■ **Activity**: From the entries below, report how many lines contain the string "timer". Give only that number.
··· Excerpted data
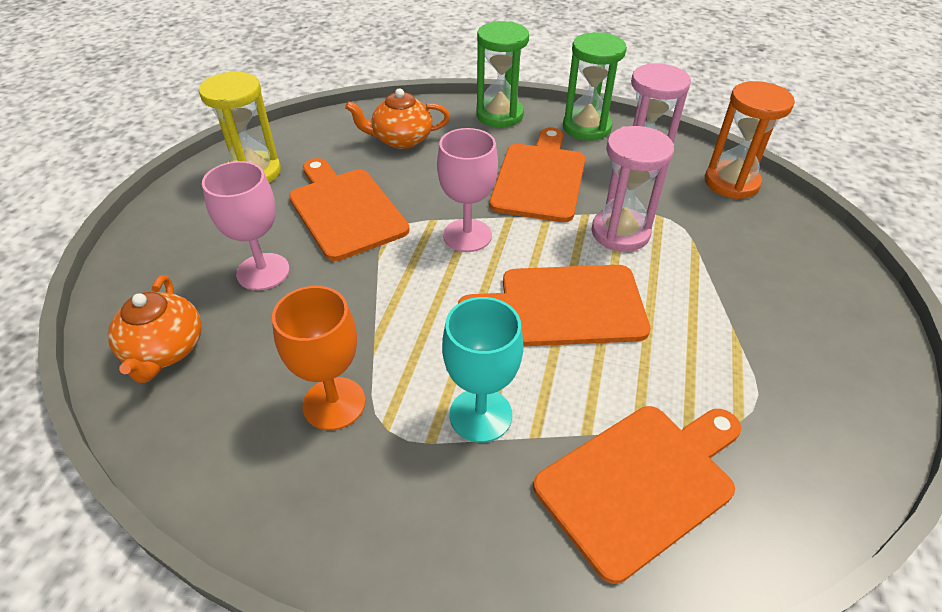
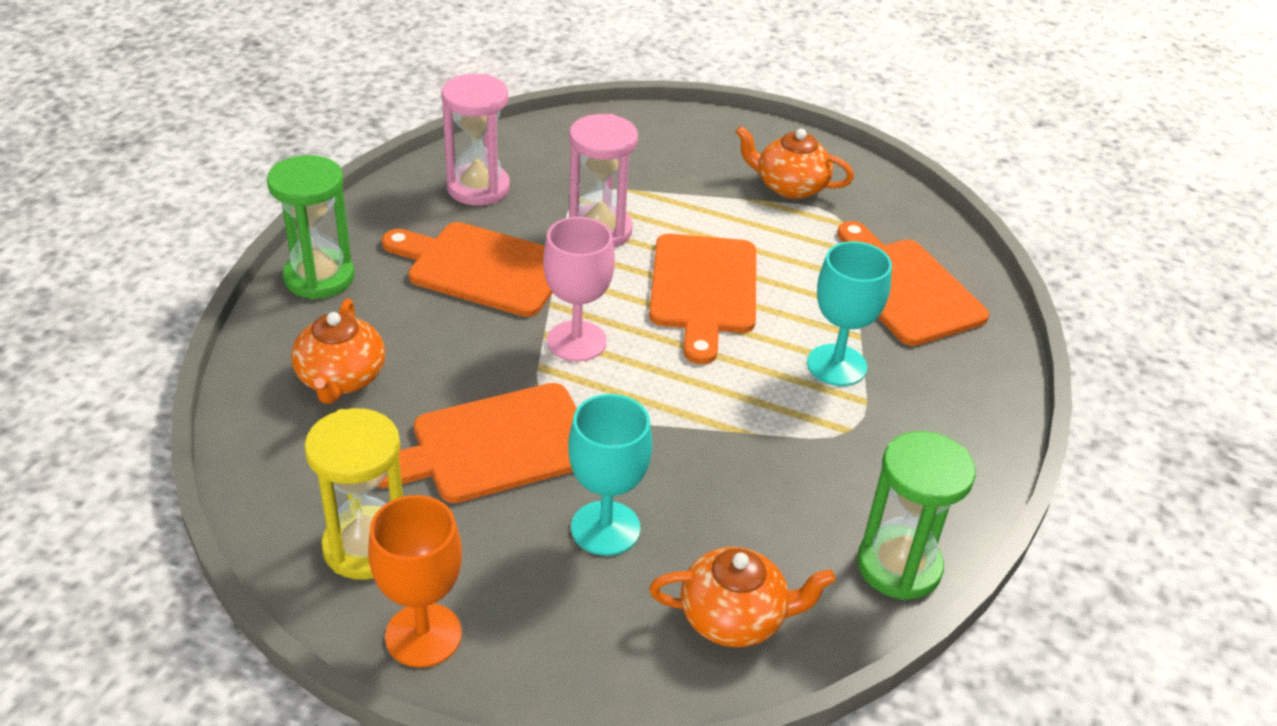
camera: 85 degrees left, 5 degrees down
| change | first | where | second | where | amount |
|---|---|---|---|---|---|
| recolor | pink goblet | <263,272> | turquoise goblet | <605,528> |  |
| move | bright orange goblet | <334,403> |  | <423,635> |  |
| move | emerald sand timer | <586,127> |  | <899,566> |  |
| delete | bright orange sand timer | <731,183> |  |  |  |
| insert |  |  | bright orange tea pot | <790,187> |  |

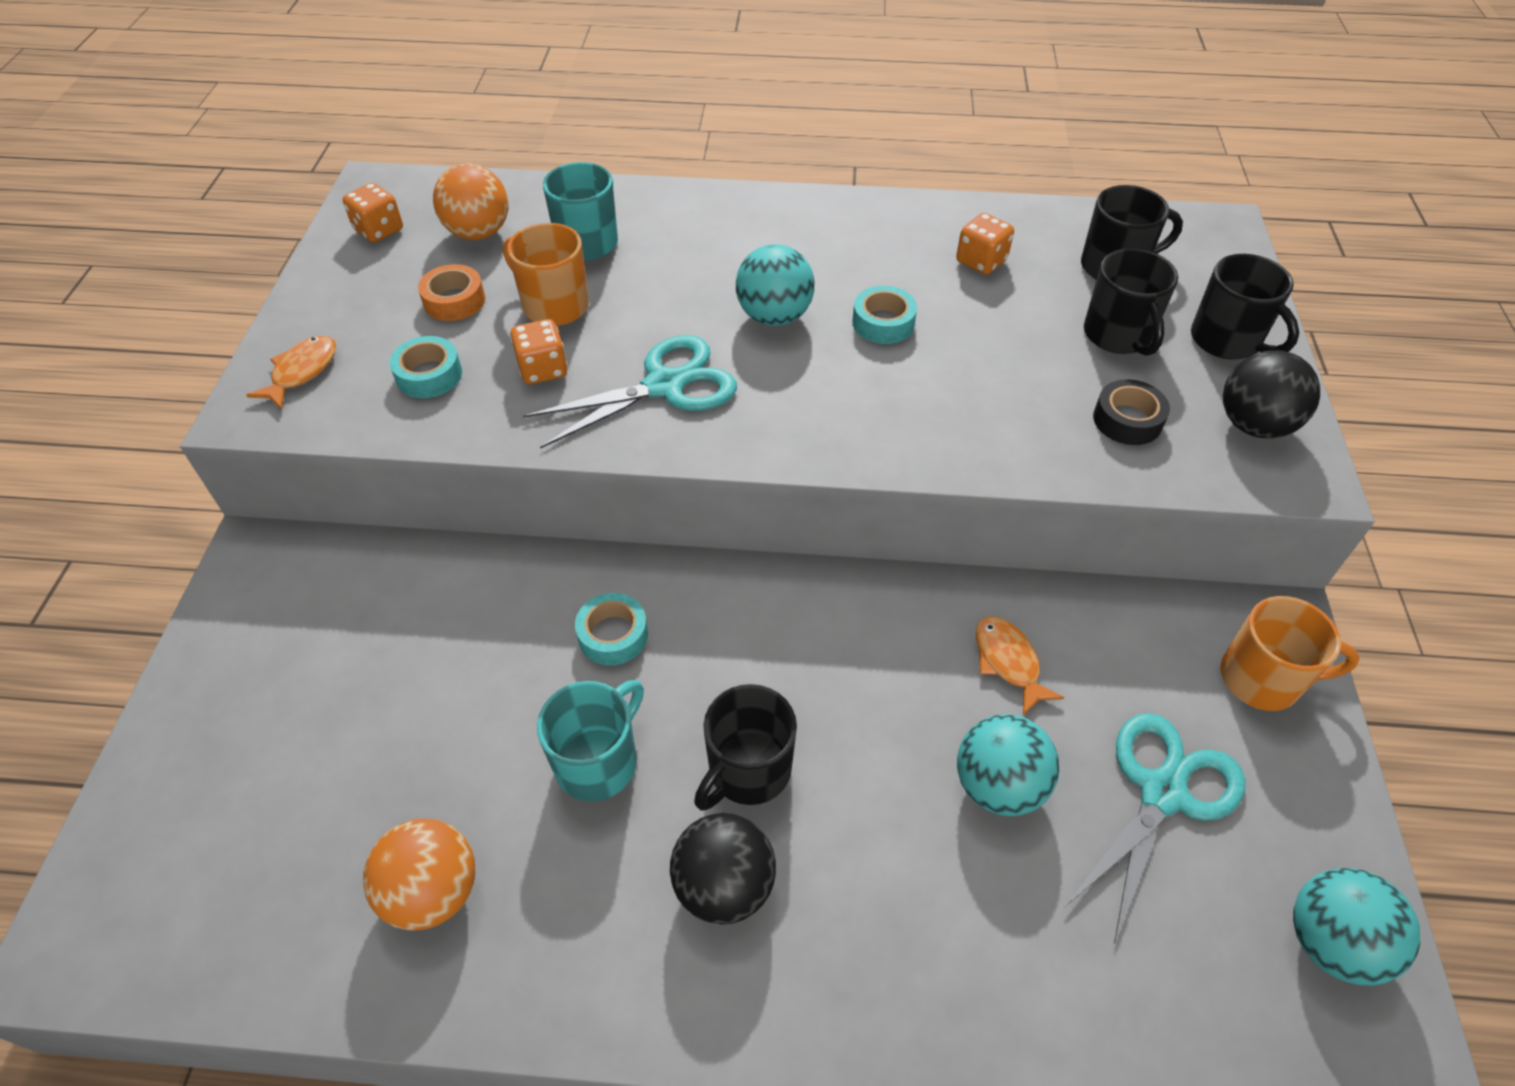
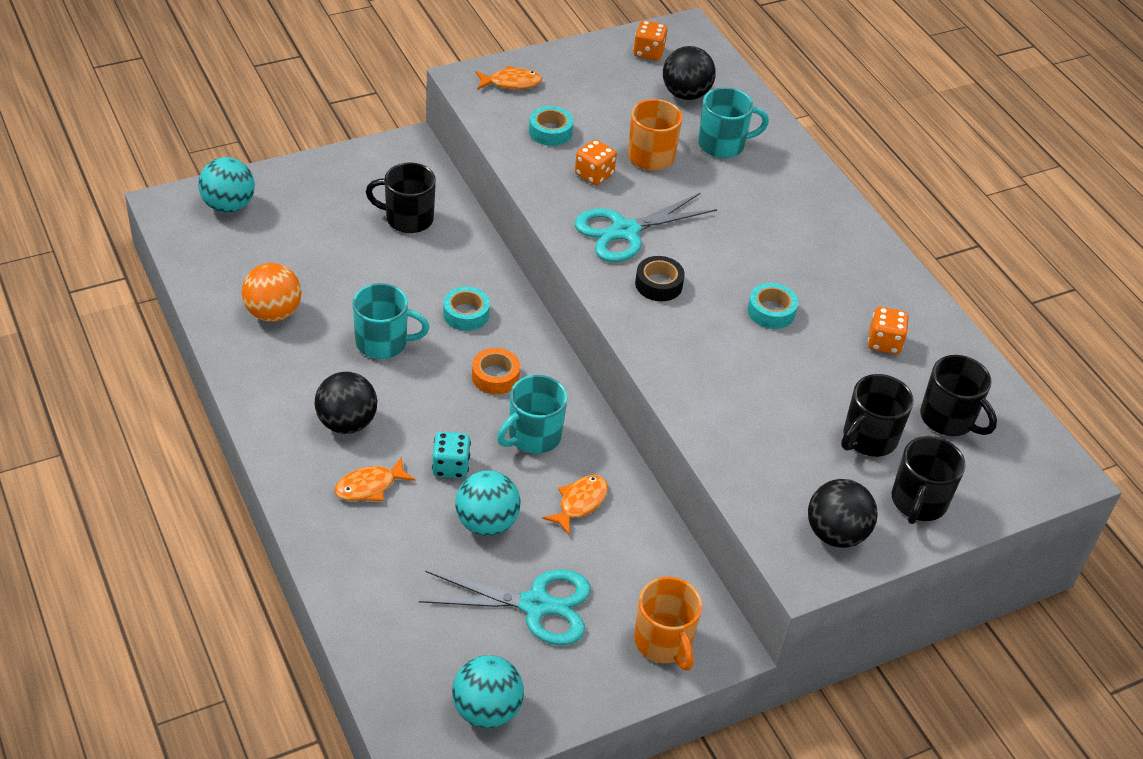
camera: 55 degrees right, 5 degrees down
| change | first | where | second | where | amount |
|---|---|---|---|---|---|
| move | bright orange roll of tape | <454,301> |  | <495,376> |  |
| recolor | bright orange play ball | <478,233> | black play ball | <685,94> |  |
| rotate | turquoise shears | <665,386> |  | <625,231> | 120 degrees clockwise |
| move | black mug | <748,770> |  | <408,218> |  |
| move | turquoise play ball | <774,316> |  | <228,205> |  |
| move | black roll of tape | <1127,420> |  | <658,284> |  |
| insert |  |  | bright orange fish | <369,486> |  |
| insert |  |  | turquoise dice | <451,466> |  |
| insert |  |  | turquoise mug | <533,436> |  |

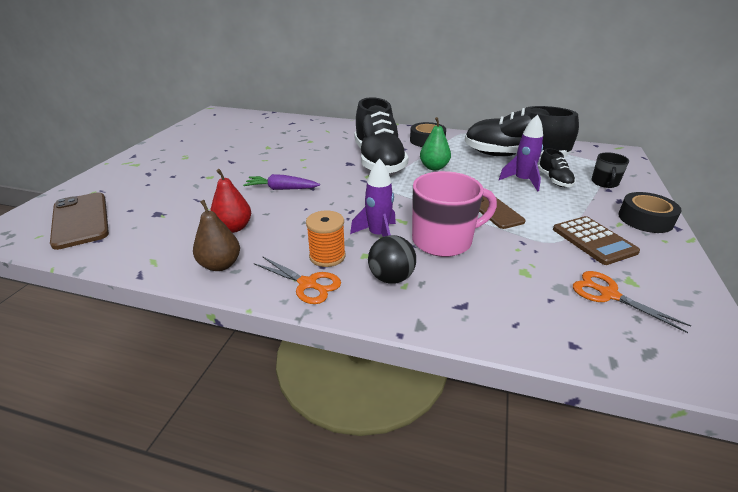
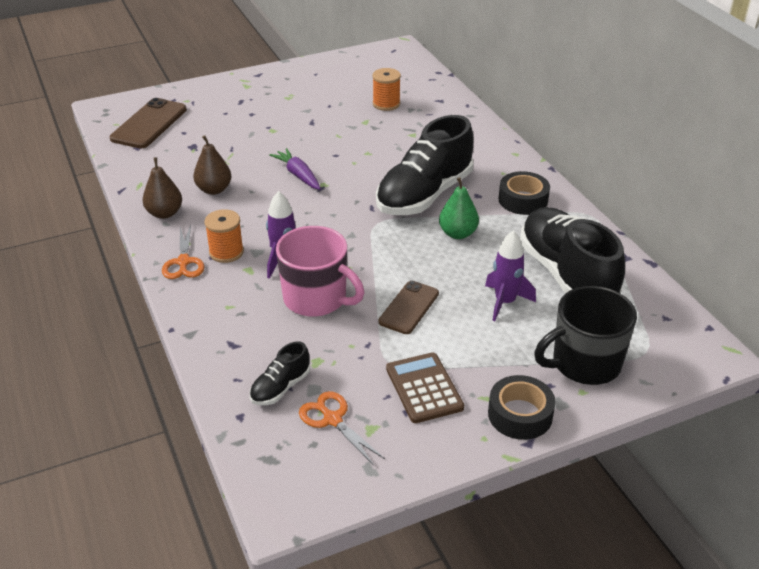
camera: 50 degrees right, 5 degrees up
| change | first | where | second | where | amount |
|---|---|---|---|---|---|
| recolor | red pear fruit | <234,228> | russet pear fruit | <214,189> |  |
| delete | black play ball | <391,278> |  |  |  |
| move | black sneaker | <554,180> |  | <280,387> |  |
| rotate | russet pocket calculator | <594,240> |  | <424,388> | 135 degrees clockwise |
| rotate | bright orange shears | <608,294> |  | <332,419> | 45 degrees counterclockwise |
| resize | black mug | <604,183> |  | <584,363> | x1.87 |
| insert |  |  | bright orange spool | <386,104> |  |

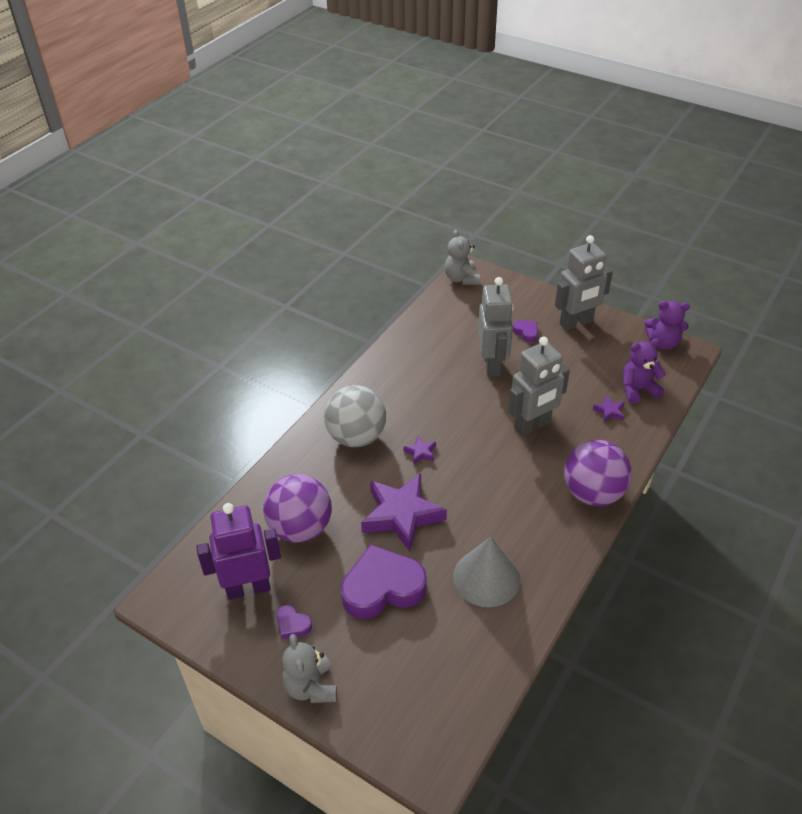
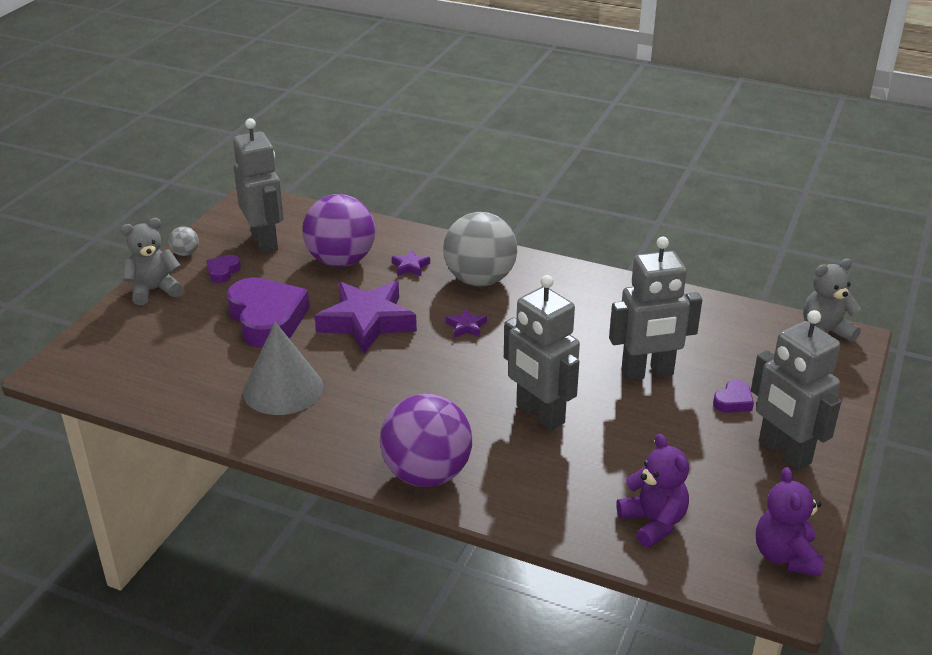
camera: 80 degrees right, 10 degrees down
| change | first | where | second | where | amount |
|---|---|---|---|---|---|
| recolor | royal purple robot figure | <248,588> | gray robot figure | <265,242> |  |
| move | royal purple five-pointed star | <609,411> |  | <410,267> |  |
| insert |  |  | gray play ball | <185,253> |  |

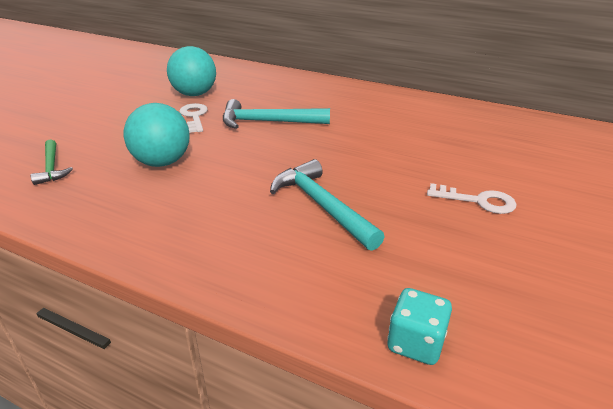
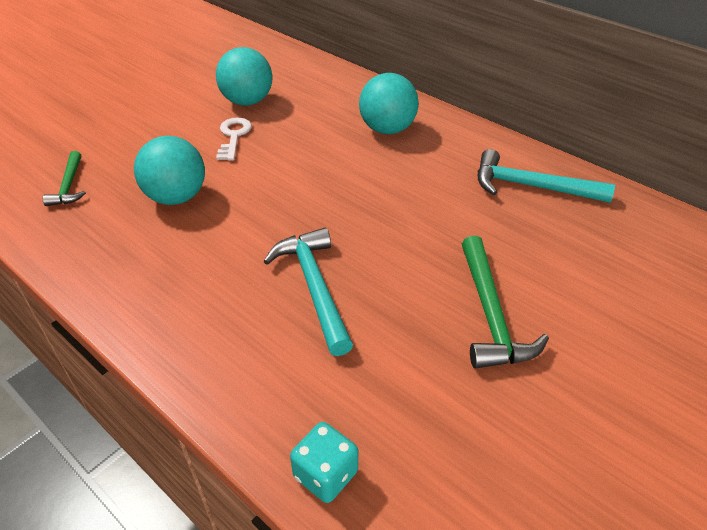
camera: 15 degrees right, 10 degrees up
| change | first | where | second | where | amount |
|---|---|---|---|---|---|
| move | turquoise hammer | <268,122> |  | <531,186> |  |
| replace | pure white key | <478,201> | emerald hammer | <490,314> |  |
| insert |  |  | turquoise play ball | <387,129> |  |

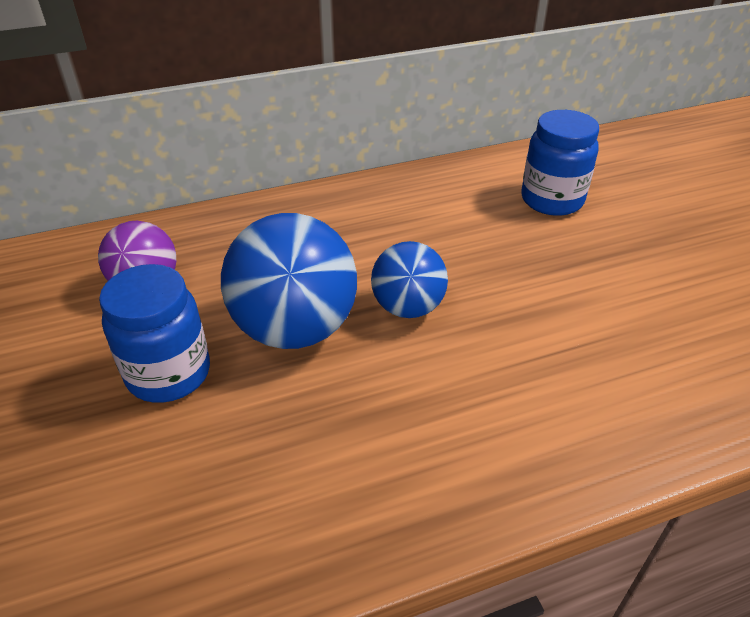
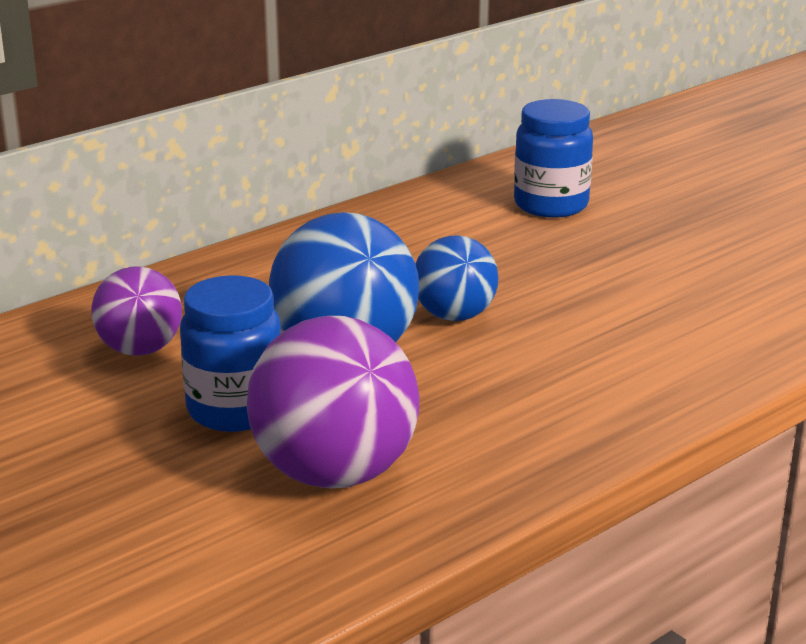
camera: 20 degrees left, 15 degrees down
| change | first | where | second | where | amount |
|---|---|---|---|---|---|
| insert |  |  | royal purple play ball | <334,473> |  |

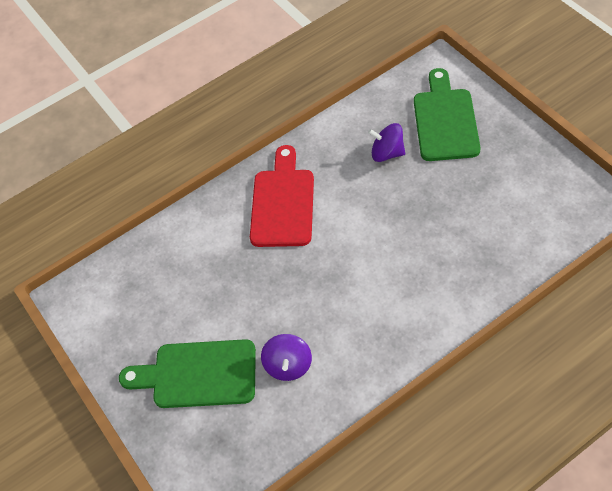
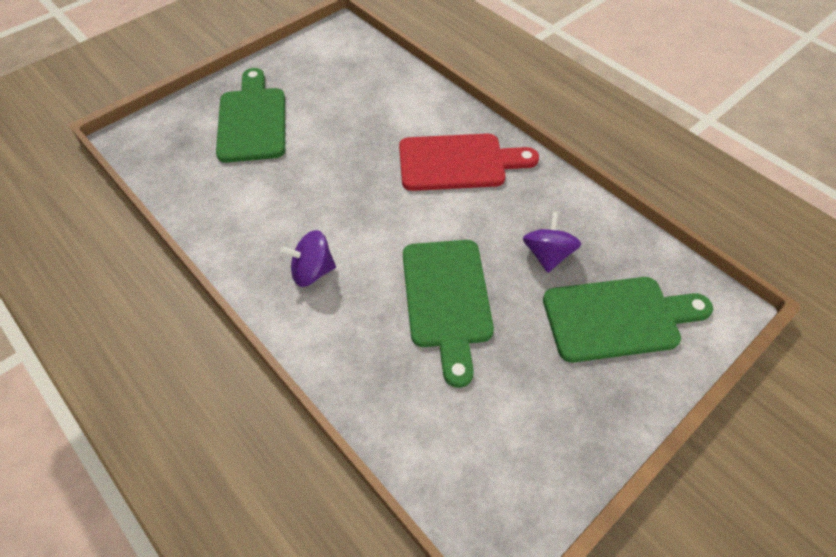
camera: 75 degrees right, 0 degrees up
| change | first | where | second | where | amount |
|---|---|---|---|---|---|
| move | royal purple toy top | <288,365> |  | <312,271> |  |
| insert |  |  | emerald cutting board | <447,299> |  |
······
■ **Output below**: 2